The data:
#####
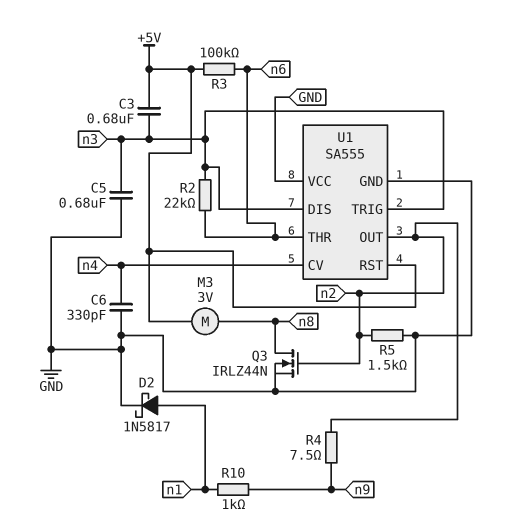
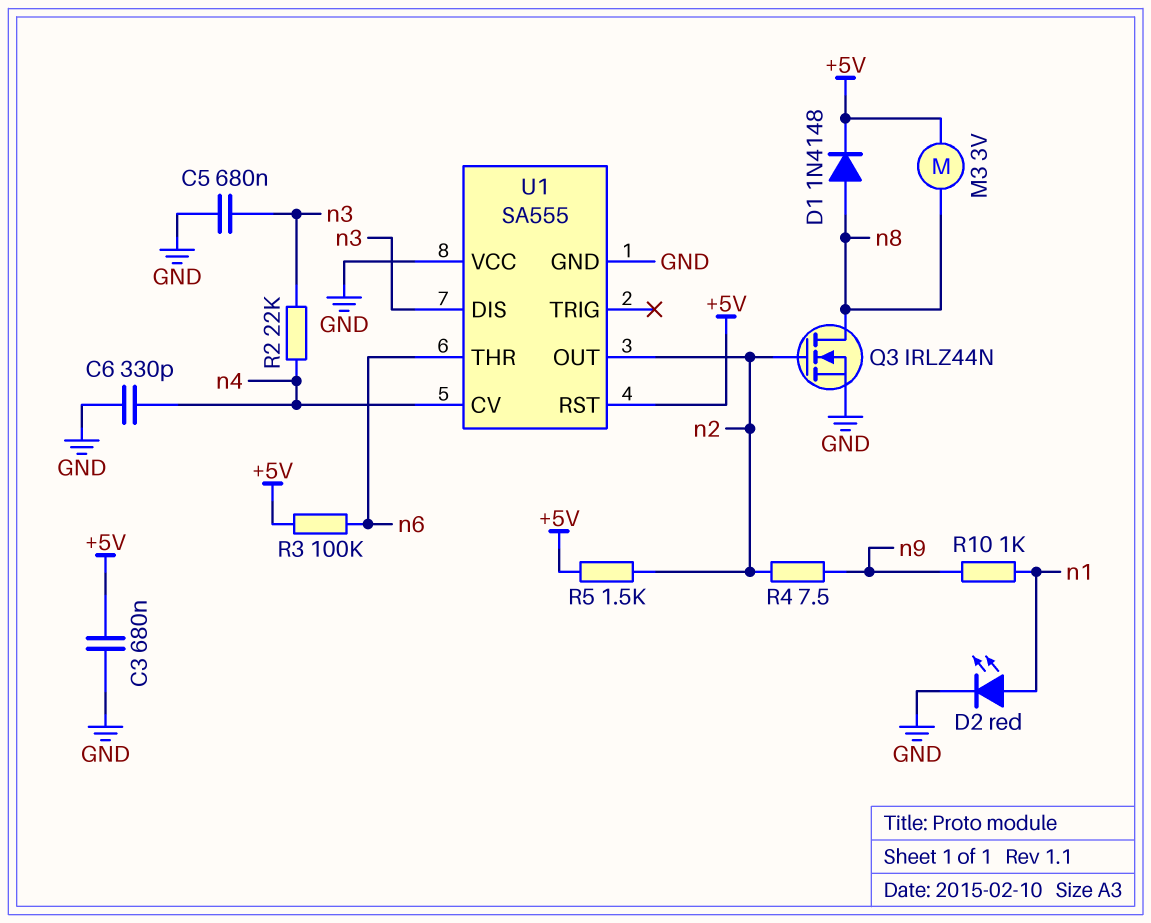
C3: 680nF (+5V, n3) -> 680nF (+5V, GND)
D1: none -> diode 1N4148 (A n8, K +5V)
D2: schottky 1N5817 (A n1, K GND) -> LED red (A n1, K GND)
R2: 22k (n3, n6) -> 22k (n3, n4)
R5: 1.5k (GND, n2) -> 1.5k (+5V, n2)
U1 pin TRIG: n3 -> none

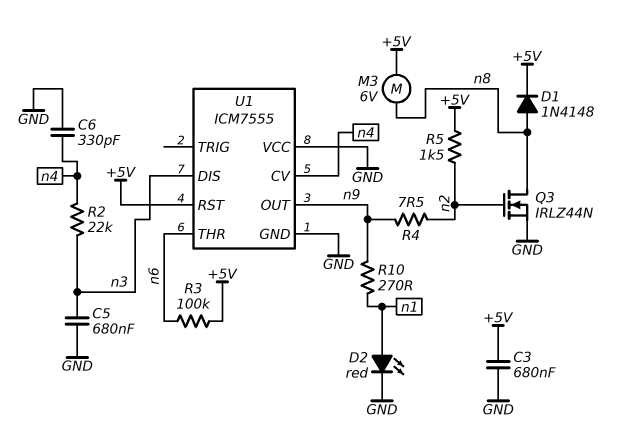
M3: motor 3V (+5V, n8) -> motor 6V (+5V, n8)
R10: 1k (n1, n9) -> 270 (n1, n9)
U1: SA555 -> ICM7555
U1 pin OUT: n2 -> n9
#####
Task description:
The result should be the material above, unchanged and free of pictures; please print it.

Task output:
C3: 680nF (+5V, n3) -> 680nF (+5V, GND)
D1: none -> diode 1N4148 (A n8, K +5V)
D2: schottky 1N5817 (A n1, K GND) -> LED red (A n1, K GND)
R2: 22k (n3, n6) -> 22k (n3, n4)
R5: 1.5k (GND, n2) -> 1.5k (+5V, n2)
U1 pin TRIG: n3 -> none

M3: motor 3V (+5V, n8) -> motor 6V (+5V, n8)
R10: 1k (n1, n9) -> 270 (n1, n9)
U1: SA555 -> ICM7555
U1 pin OUT: n2 -> n9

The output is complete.